● **GIVEN ENTRIES**:
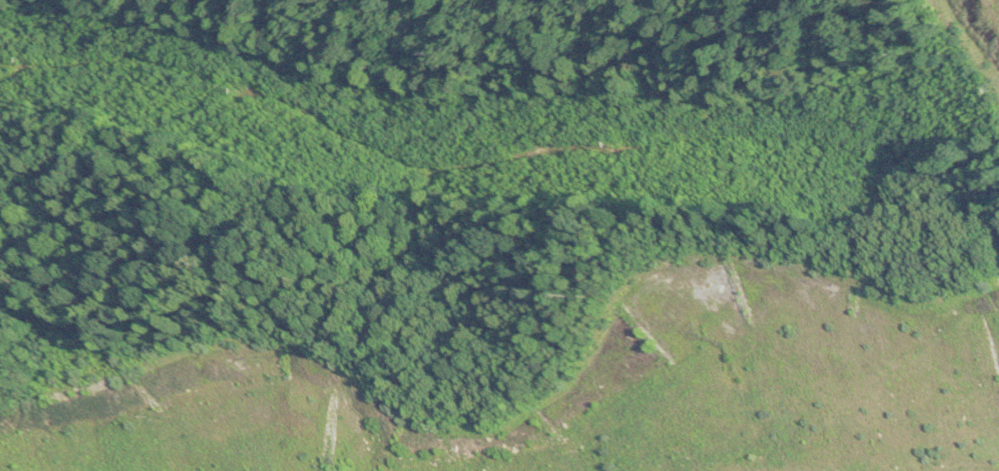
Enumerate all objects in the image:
quarry: (566, 353)

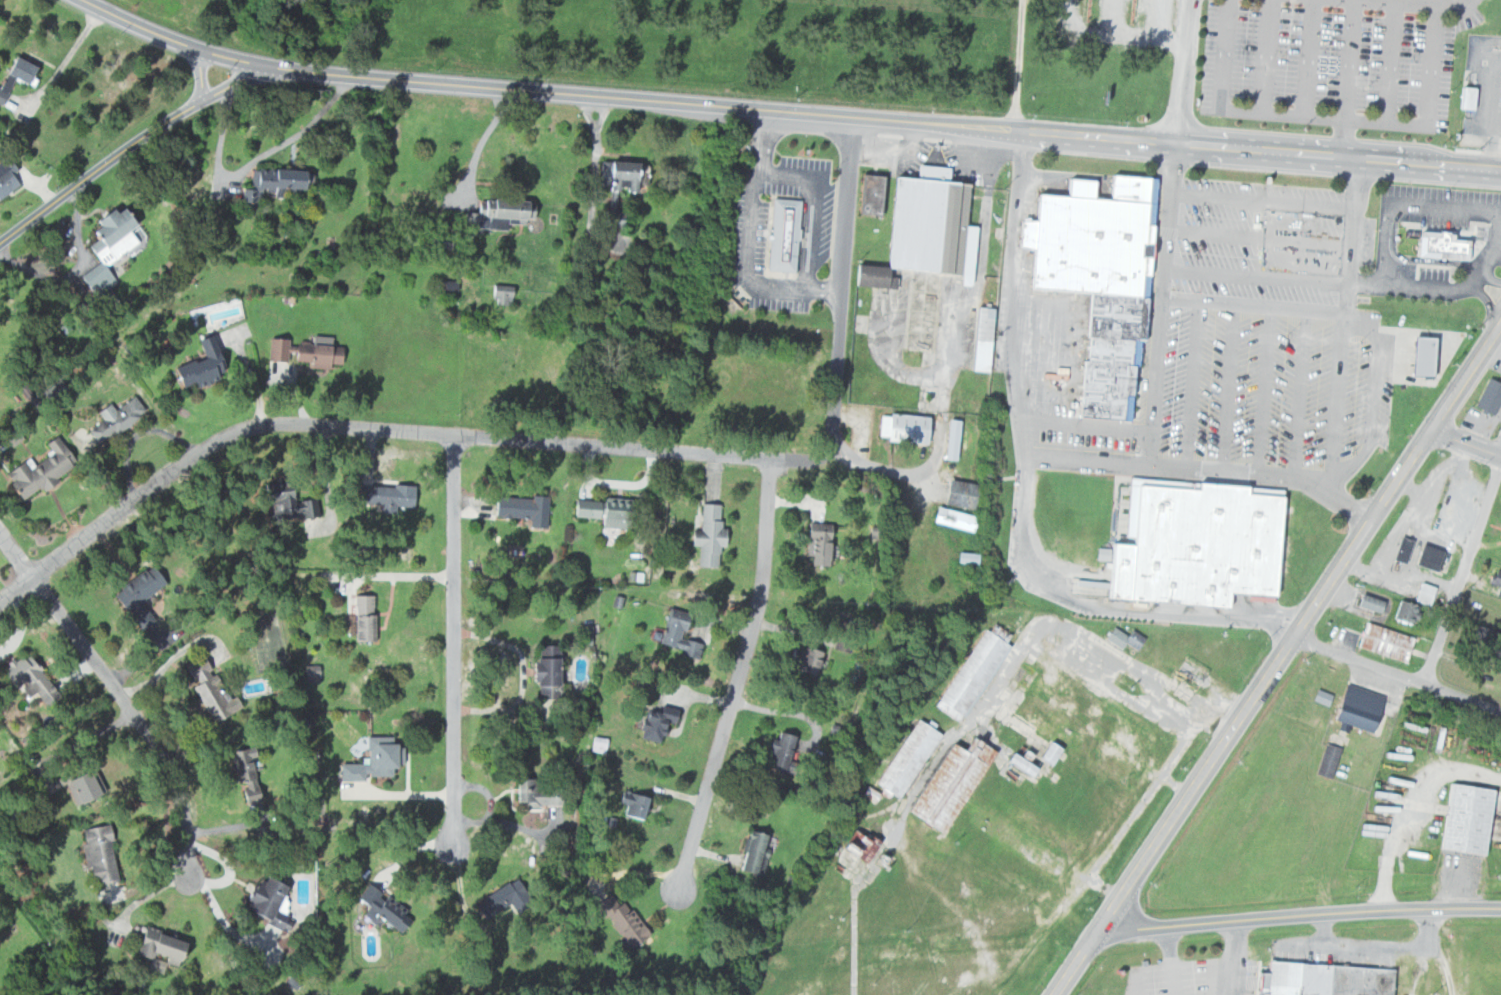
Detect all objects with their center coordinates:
road: (1412, 2)
road: (1446, 2)
parking lot: (1332, 62)
road: (1180, 72)
building: (21, 76)
road: (1347, 79)
road: (789, 112)
road: (121, 152)
building: (7, 170)
building: (619, 175)
building: (278, 181)
building: (868, 193)
building: (495, 216)
building: (124, 222)
building: (923, 228)
building: (780, 234)
building: (1440, 243)
building: (100, 275)
building: (1094, 279)
building: (500, 293)
road: (1343, 324)
parking lot: (1269, 335)
building: (979, 338)
building: (323, 353)
building: (1417, 355)
building: (208, 367)
building: (1487, 396)
building: (119, 419)
road: (1147, 425)
building: (902, 427)
building: (948, 439)
road: (554, 440)
road: (1467, 440)
road: (880, 465)
building: (45, 468)
building: (956, 493)
building: (395, 495)
building: (295, 500)
building: (518, 506)
building: (597, 511)
building: (949, 518)
building: (1499, 530)
building: (706, 535)
building: (813, 538)
building: (1190, 541)
building: (1400, 549)
building: (1426, 557)
road: (1463, 569)
building: (1495, 580)
building: (143, 588)
building: (1423, 593)
building: (1368, 602)
building: (1404, 612)
building: (368, 616)
building: (674, 634)
road: (453, 637)
building: (1123, 638)
building: (1383, 641)
building: (1486, 641)
building: (805, 661)
road: (1281, 661)
building: (970, 670)
building: (555, 671)
road: (1398, 674)
road: (738, 675)
building: (34, 676)
building: (215, 690)
road: (117, 696)
building: (1355, 707)
building: (661, 723)
building: (788, 750)
building: (1047, 753)
building: (903, 759)
building: (380, 760)
building: (1326, 760)
building: (946, 783)
building: (92, 785)
building: (541, 792)
building: (253, 794)
building: (1463, 818)
building: (758, 850)
building: (103, 852)
building: (270, 895)
building: (388, 910)
road: (1300, 915)
building: (624, 921)
building: (168, 946)
building: (1321, 979)

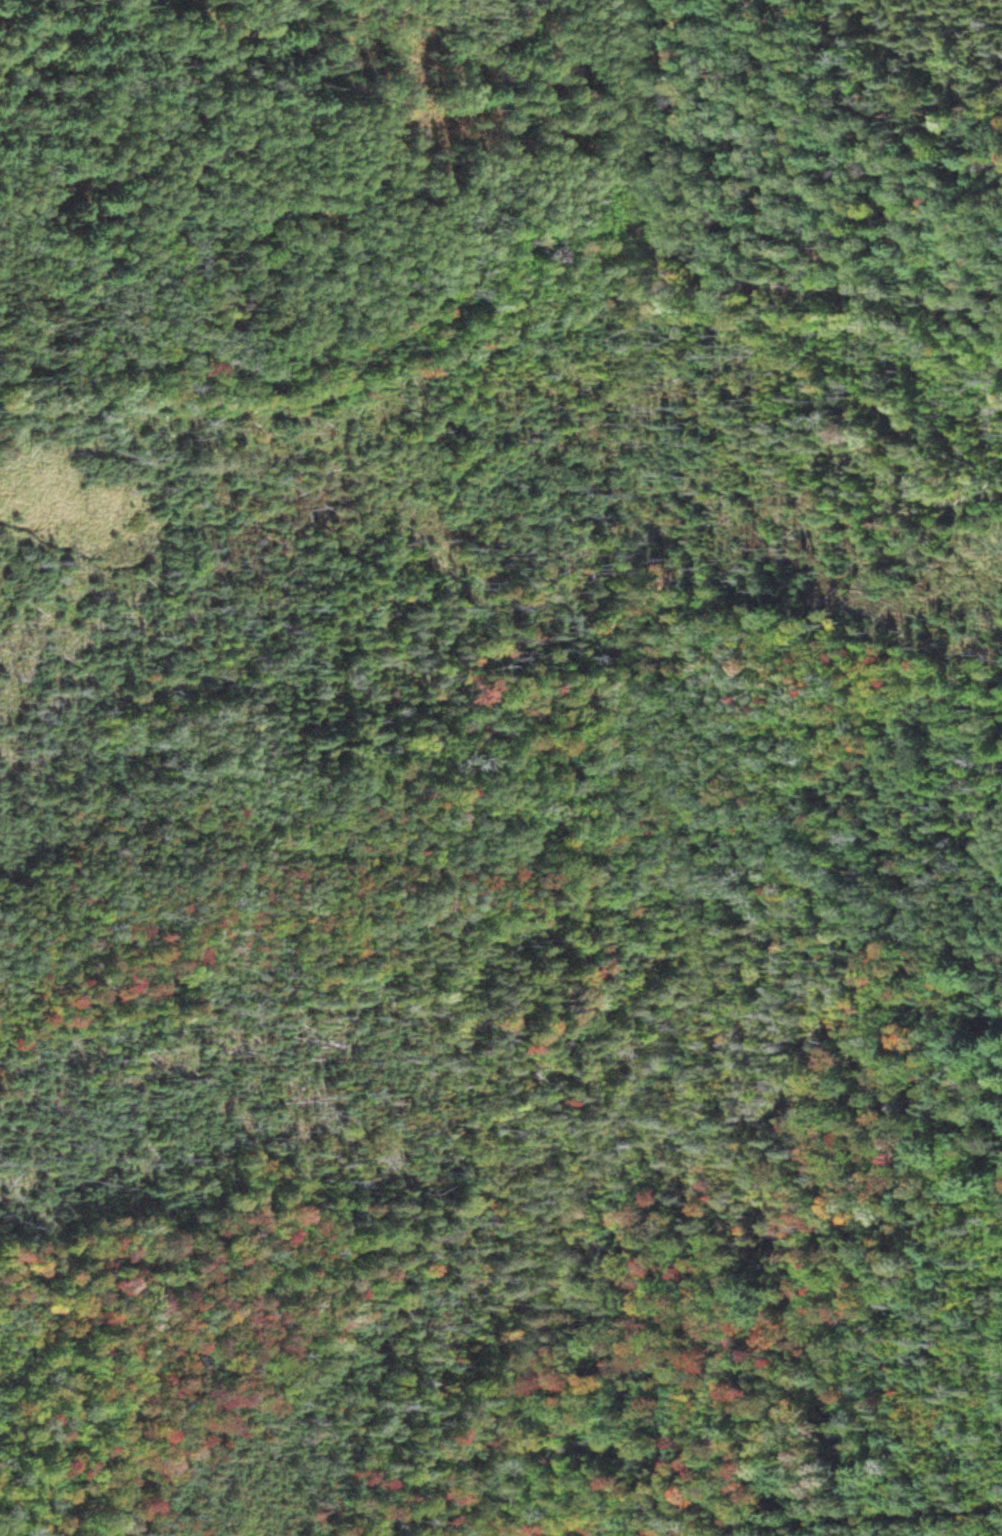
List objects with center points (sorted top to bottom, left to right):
road: (244, 9)
park: (447, 837)

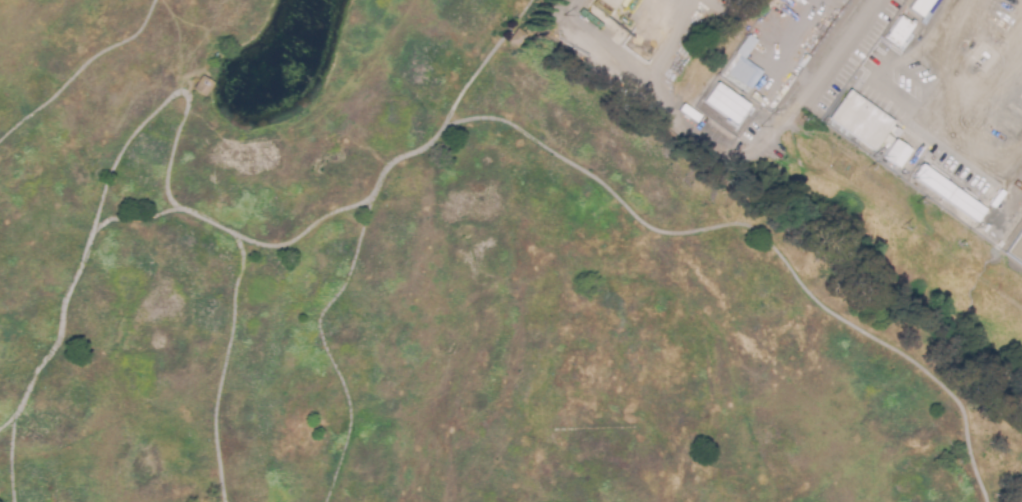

● **WHAT IS EXPECTED**: Everything above except the pictures must be restated exactly.

● **REPLY TO THE TASK**:
Enumerate all objects in the image:
quarry: (566, 353)

Detect all objects with their center coordinates:
road: (1412, 2)
road: (1446, 2)
parking lot: (1332, 62)
road: (1180, 72)
building: (21, 76)
road: (1347, 79)
road: (789, 112)
road: (121, 152)
building: (7, 170)
building: (619, 175)
building: (278, 181)
building: (868, 193)
building: (495, 216)
building: (124, 222)
building: (923, 228)
building: (780, 234)
building: (1440, 243)
building: (100, 275)
building: (1094, 279)
building: (500, 293)
road: (1343, 324)
parking lot: (1269, 335)
building: (979, 338)
building: (323, 353)
building: (1417, 355)
building: (208, 367)
building: (1487, 396)
building: (119, 419)
road: (1147, 425)
building: (902, 427)
building: (948, 439)
road: (554, 440)
road: (1467, 440)
road: (880, 465)
building: (45, 468)
building: (956, 493)
building: (395, 495)
building: (295, 500)
building: (518, 506)
building: (597, 511)
building: (949, 518)
building: (1499, 530)
building: (706, 535)
building: (813, 538)
building: (1190, 541)
building: (1400, 549)
building: (1426, 557)
road: (1463, 569)
building: (1495, 580)
building: (143, 588)
building: (1423, 593)
building: (1368, 602)
building: (1404, 612)
building: (368, 616)
building: (674, 634)
road: (453, 637)
building: (1123, 638)
building: (1383, 641)
building: (1486, 641)
building: (805, 661)
road: (1281, 661)
building: (970, 670)
building: (555, 671)
road: (1398, 674)
road: (738, 675)
building: (34, 676)
building: (215, 690)
road: (117, 696)
building: (1355, 707)
building: (661, 723)
building: (788, 750)
building: (1047, 753)
building: (903, 759)
building: (380, 760)
building: (1326, 760)
building: (946, 783)
building: (92, 785)
building: (541, 792)
building: (253, 794)
building: (1463, 818)
building: (758, 850)
building: (103, 852)
building: (270, 895)
building: (388, 910)
road: (1300, 915)
building: (624, 921)
building: (168, 946)
building: (1321, 979)

List objects with center points (sorted top to bottom, left to right):
road: (244, 9)
park: (447, 837)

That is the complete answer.